▸ **TASK DESCRIPTION**
Copy out every line of the data below word for word, leaving out the pictures.

▸ **SOURCE RECORDS**

☆ ☆ ☆ ☆ ☆

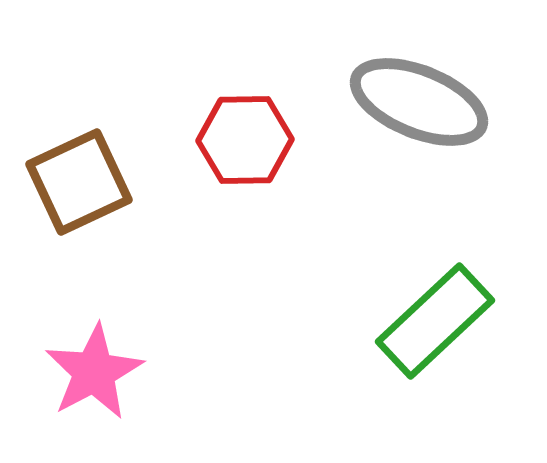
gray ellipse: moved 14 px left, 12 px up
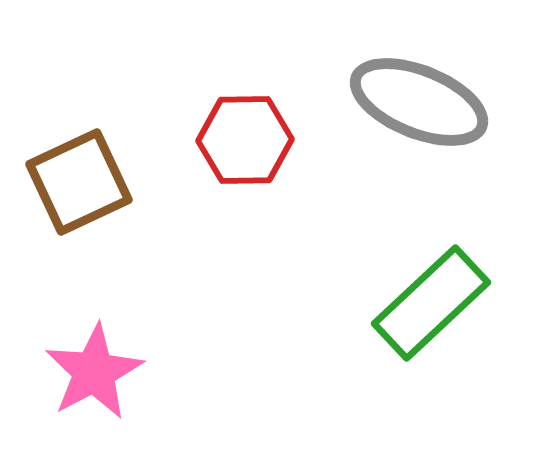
green rectangle: moved 4 px left, 18 px up
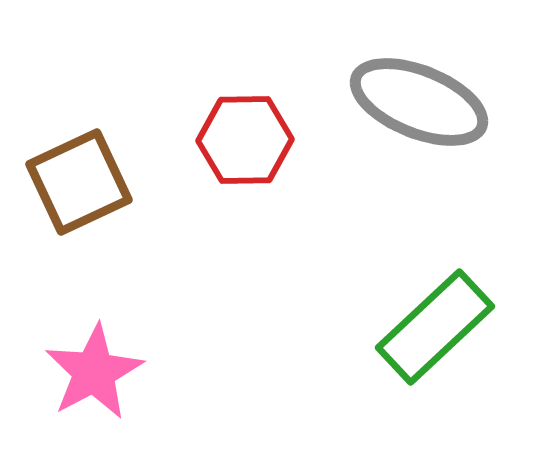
green rectangle: moved 4 px right, 24 px down
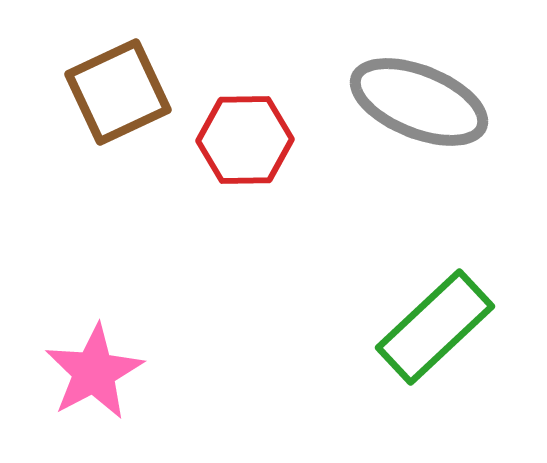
brown square: moved 39 px right, 90 px up
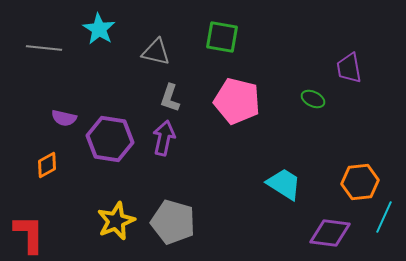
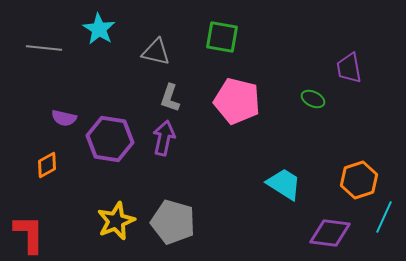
orange hexagon: moved 1 px left, 2 px up; rotated 12 degrees counterclockwise
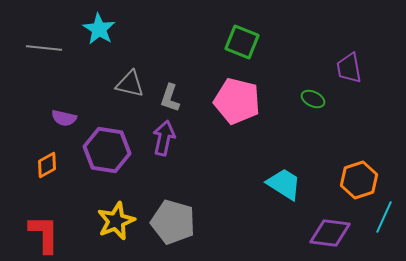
green square: moved 20 px right, 5 px down; rotated 12 degrees clockwise
gray triangle: moved 26 px left, 32 px down
purple hexagon: moved 3 px left, 11 px down
red L-shape: moved 15 px right
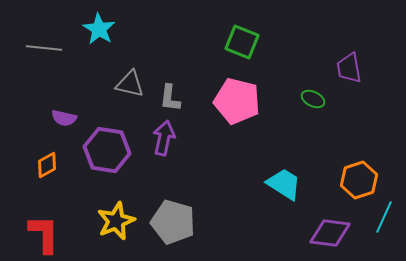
gray L-shape: rotated 12 degrees counterclockwise
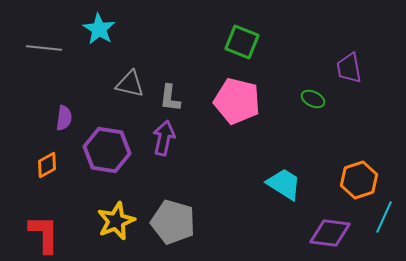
purple semicircle: rotated 95 degrees counterclockwise
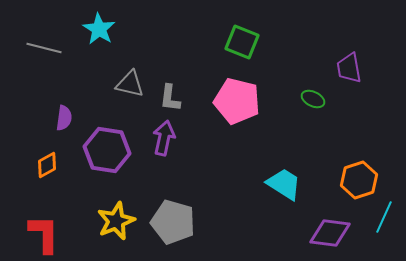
gray line: rotated 8 degrees clockwise
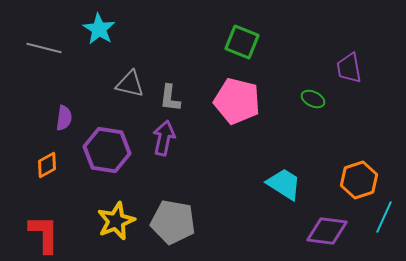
gray pentagon: rotated 6 degrees counterclockwise
purple diamond: moved 3 px left, 2 px up
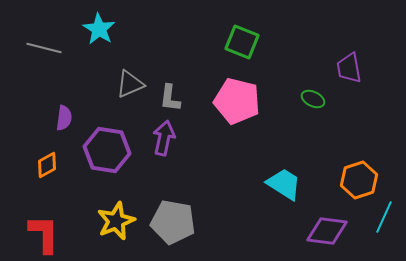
gray triangle: rotated 36 degrees counterclockwise
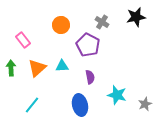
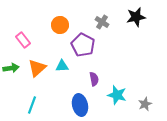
orange circle: moved 1 px left
purple pentagon: moved 5 px left
green arrow: rotated 84 degrees clockwise
purple semicircle: moved 4 px right, 2 px down
cyan line: rotated 18 degrees counterclockwise
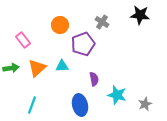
black star: moved 4 px right, 2 px up; rotated 18 degrees clockwise
purple pentagon: moved 1 px up; rotated 25 degrees clockwise
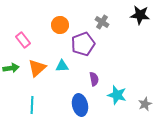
cyan line: rotated 18 degrees counterclockwise
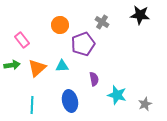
pink rectangle: moved 1 px left
green arrow: moved 1 px right, 3 px up
blue ellipse: moved 10 px left, 4 px up
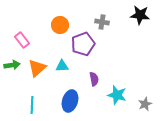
gray cross: rotated 24 degrees counterclockwise
blue ellipse: rotated 30 degrees clockwise
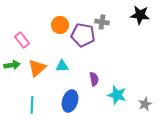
purple pentagon: moved 9 px up; rotated 30 degrees clockwise
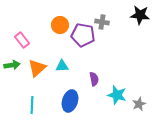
gray star: moved 6 px left
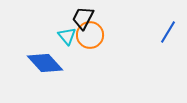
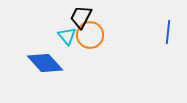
black trapezoid: moved 2 px left, 1 px up
blue line: rotated 25 degrees counterclockwise
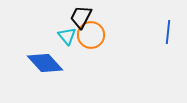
orange circle: moved 1 px right
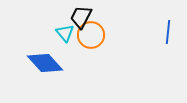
cyan triangle: moved 2 px left, 3 px up
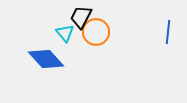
orange circle: moved 5 px right, 3 px up
blue diamond: moved 1 px right, 4 px up
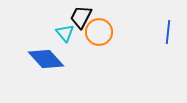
orange circle: moved 3 px right
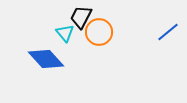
blue line: rotated 45 degrees clockwise
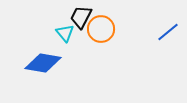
orange circle: moved 2 px right, 3 px up
blue diamond: moved 3 px left, 4 px down; rotated 39 degrees counterclockwise
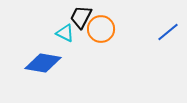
cyan triangle: rotated 24 degrees counterclockwise
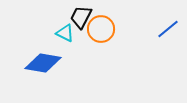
blue line: moved 3 px up
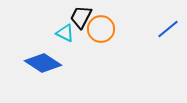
blue diamond: rotated 24 degrees clockwise
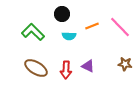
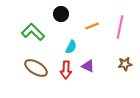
black circle: moved 1 px left
pink line: rotated 55 degrees clockwise
cyan semicircle: moved 2 px right, 11 px down; rotated 64 degrees counterclockwise
brown star: rotated 16 degrees counterclockwise
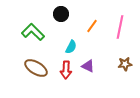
orange line: rotated 32 degrees counterclockwise
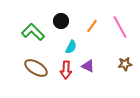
black circle: moved 7 px down
pink line: rotated 40 degrees counterclockwise
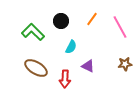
orange line: moved 7 px up
red arrow: moved 1 px left, 9 px down
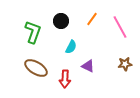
green L-shape: rotated 65 degrees clockwise
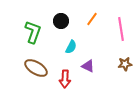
pink line: moved 1 px right, 2 px down; rotated 20 degrees clockwise
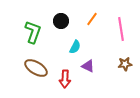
cyan semicircle: moved 4 px right
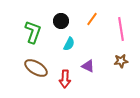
cyan semicircle: moved 6 px left, 3 px up
brown star: moved 4 px left, 3 px up
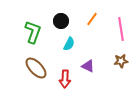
brown ellipse: rotated 15 degrees clockwise
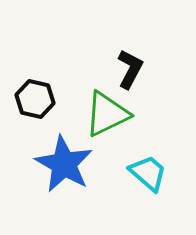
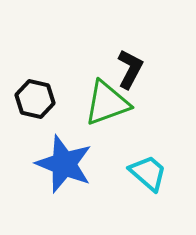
green triangle: moved 11 px up; rotated 6 degrees clockwise
blue star: rotated 8 degrees counterclockwise
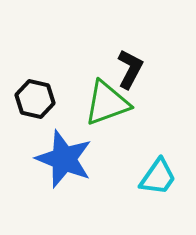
blue star: moved 5 px up
cyan trapezoid: moved 10 px right, 4 px down; rotated 84 degrees clockwise
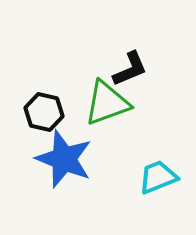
black L-shape: rotated 39 degrees clockwise
black hexagon: moved 9 px right, 13 px down
cyan trapezoid: rotated 147 degrees counterclockwise
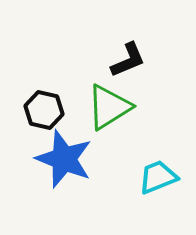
black L-shape: moved 2 px left, 9 px up
green triangle: moved 2 px right, 4 px down; rotated 12 degrees counterclockwise
black hexagon: moved 2 px up
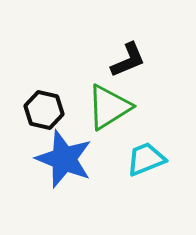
cyan trapezoid: moved 12 px left, 18 px up
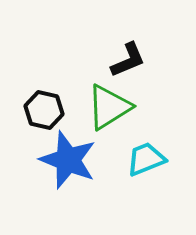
blue star: moved 4 px right, 1 px down
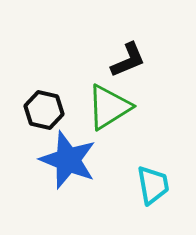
cyan trapezoid: moved 7 px right, 26 px down; rotated 102 degrees clockwise
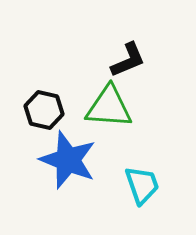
green triangle: rotated 36 degrees clockwise
cyan trapezoid: moved 11 px left; rotated 9 degrees counterclockwise
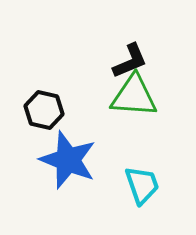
black L-shape: moved 2 px right, 1 px down
green triangle: moved 25 px right, 11 px up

☆ ☆ ☆ ☆ ☆

▸ **RIGHT ANSWER**
gray ellipse: moved 14 px left, 12 px up
green rectangle: moved 4 px left, 18 px up
green rectangle: moved 4 px right, 24 px down
brown square: moved 39 px right, 90 px up
orange hexagon: moved 1 px left, 2 px up; rotated 12 degrees counterclockwise
green square: moved 20 px right, 5 px down; rotated 12 degrees clockwise
gray triangle: moved 26 px left, 32 px down
purple hexagon: moved 3 px left, 11 px down
red L-shape: moved 15 px right
gray L-shape: rotated 12 degrees counterclockwise
purple semicircle: rotated 95 degrees counterclockwise
gray line: rotated 8 degrees clockwise
gray pentagon: rotated 6 degrees counterclockwise
purple diamond: moved 3 px left, 2 px up
gray triangle: rotated 36 degrees counterclockwise
orange circle: moved 1 px left
purple pentagon: moved 5 px left
green arrow: rotated 84 degrees clockwise
purple semicircle: moved 4 px right, 2 px down
cyan line: rotated 18 degrees counterclockwise
black star: moved 4 px right, 2 px up; rotated 18 degrees clockwise
purple pentagon: moved 1 px up; rotated 25 degrees clockwise
cyan line: rotated 18 degrees counterclockwise
pink rectangle: moved 1 px left
green arrow: moved 1 px right, 3 px up
blue ellipse: moved 10 px left, 4 px up
gray cross: rotated 24 degrees counterclockwise
blue ellipse: rotated 30 degrees clockwise
purple pentagon: moved 9 px up; rotated 30 degrees clockwise
gray star: moved 6 px left
black trapezoid: moved 2 px left, 1 px up
blue line: rotated 25 degrees counterclockwise
orange circle: moved 1 px right
cyan triangle: moved 2 px left, 3 px up
orange circle: moved 5 px right, 3 px up
blue diamond: moved 1 px right, 4 px up
orange circle: moved 3 px right
blue line: rotated 45 degrees clockwise
orange circle: moved 2 px right, 3 px up
blue diamond: moved 3 px left, 4 px down; rotated 39 degrees counterclockwise
cyan triangle: rotated 24 degrees counterclockwise
blue line: moved 3 px up
blue diamond: rotated 24 degrees clockwise
black circle: moved 1 px left
pink line: rotated 55 degrees clockwise
cyan semicircle: moved 2 px right, 11 px down; rotated 64 degrees counterclockwise
brown star: rotated 16 degrees counterclockwise
orange line: rotated 32 degrees counterclockwise
black circle: moved 7 px down
pink line: rotated 40 degrees counterclockwise
orange line: moved 7 px up
red arrow: moved 1 px left, 9 px down
green L-shape: rotated 65 degrees clockwise
pink line: moved 1 px right, 2 px down; rotated 20 degrees clockwise
cyan semicircle: moved 4 px right
cyan semicircle: moved 6 px left, 3 px up
brown star: moved 4 px left, 3 px up
brown ellipse: rotated 15 degrees clockwise
green triangle: moved 11 px up; rotated 6 degrees clockwise
blue star: rotated 8 degrees counterclockwise
blue star: moved 5 px up
cyan trapezoid: moved 10 px right, 4 px down; rotated 84 degrees clockwise
black L-shape: rotated 39 degrees clockwise
black hexagon: moved 9 px right, 13 px down
cyan trapezoid: rotated 147 degrees counterclockwise
black L-shape: moved 2 px left, 9 px up
green triangle: moved 2 px right, 4 px down; rotated 12 degrees counterclockwise
black hexagon: moved 2 px up
cyan trapezoid: moved 12 px left, 18 px up
blue star: moved 4 px right, 1 px down
cyan trapezoid: moved 7 px right, 26 px down; rotated 102 degrees clockwise
green triangle: rotated 36 degrees clockwise
cyan trapezoid: moved 11 px left; rotated 9 degrees counterclockwise
black L-shape: moved 2 px right, 1 px down
green triangle: moved 25 px right, 11 px up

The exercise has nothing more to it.